*** Opening of Records provided ***
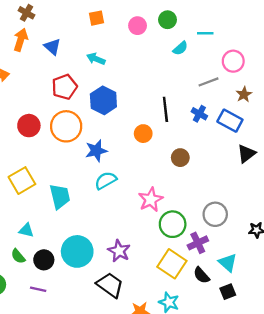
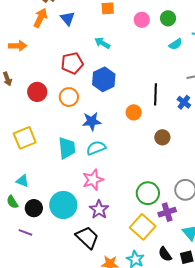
blue triangle: (52, 47) -> (68, 19), moved
orange circle: (66, 126) -> (69, 97), size x0.7
cyan trapezoid: (60, 196) -> (67, 148), moved
pink star: (151, 200) -> (93, 180), moved
black semicircle: (201, 275) -> (165, 254), moved

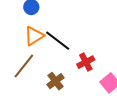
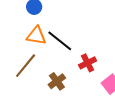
orange triangle: (34, 36) -> (36, 36), turned 40

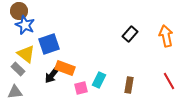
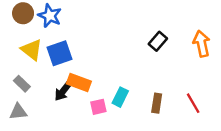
blue star: (25, 25) -> (50, 16), moved
yellow triangle: (26, 54) -> (32, 50), moved
red line: (169, 81) -> (193, 103), moved

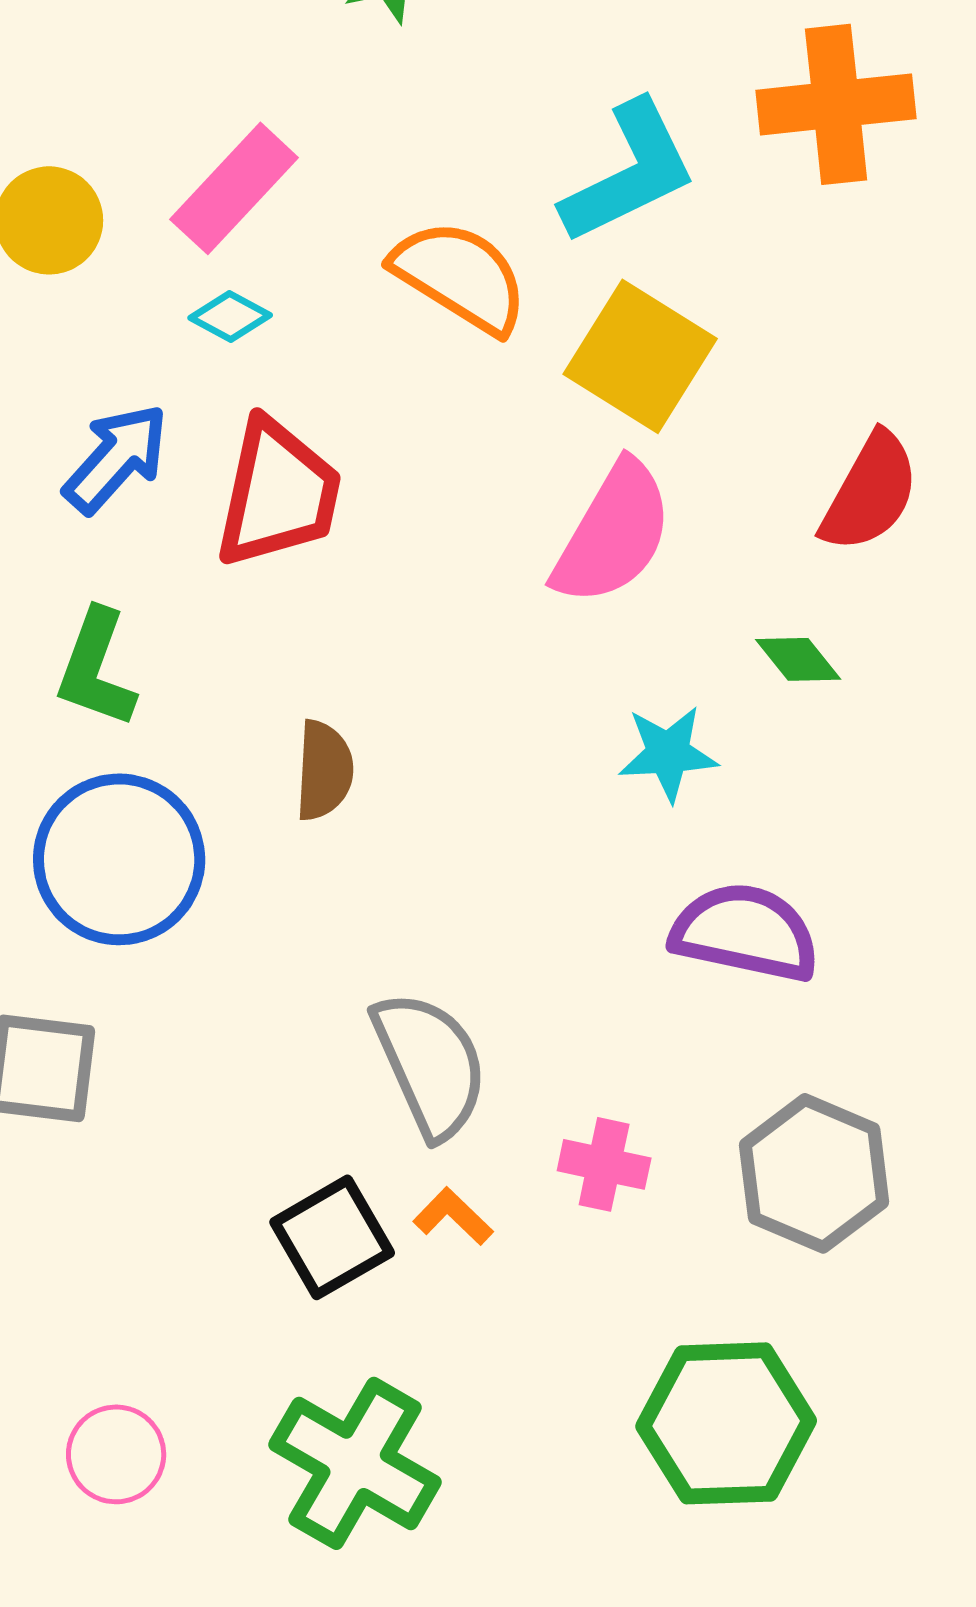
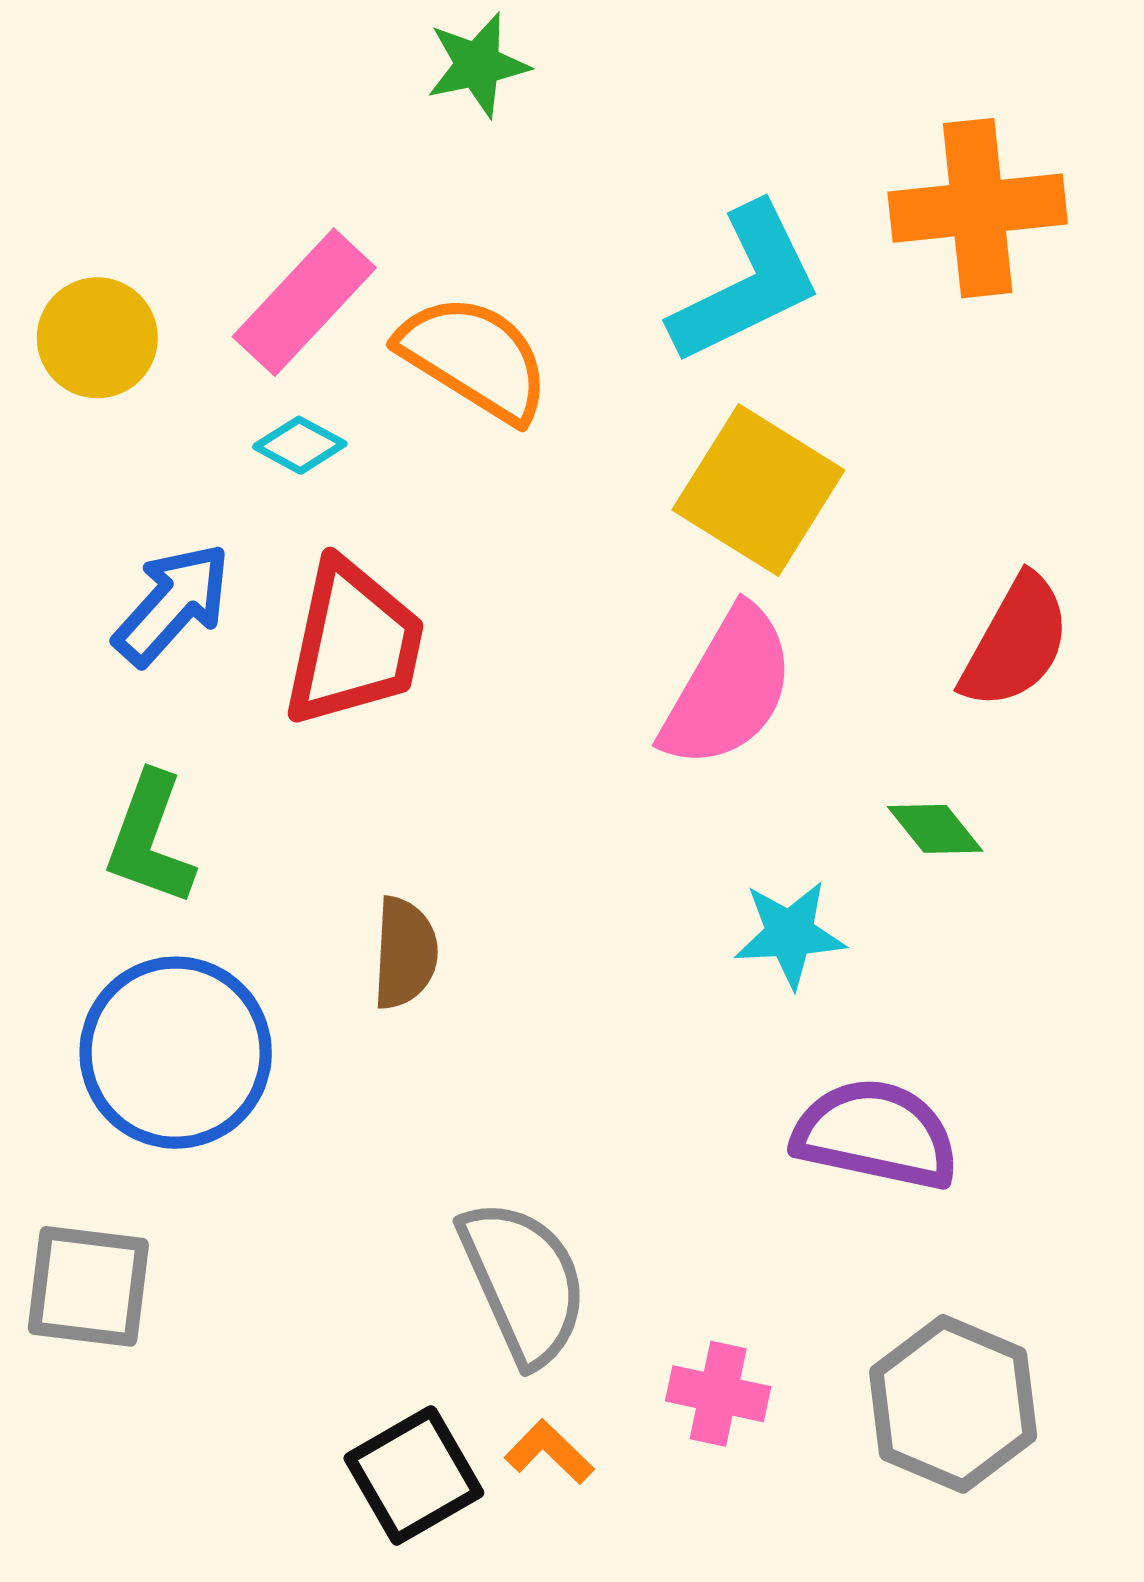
orange semicircle: (460, 276) -> (474, 358), moved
*** Close of Records provided ***
Using the listing above, list every line in which the string "moved" occurs.

- [Expected output]
blue triangle: (52, 47) -> (68, 19), moved
cyan trapezoid: (60, 196) -> (67, 148), moved
pink star: (151, 200) -> (93, 180), moved
black semicircle: (201, 275) -> (165, 254), moved
blue star: (25, 25) -> (50, 16), moved
yellow triangle: (26, 54) -> (32, 50), moved
red line: (169, 81) -> (193, 103), moved
orange semicircle: (460, 276) -> (474, 358), moved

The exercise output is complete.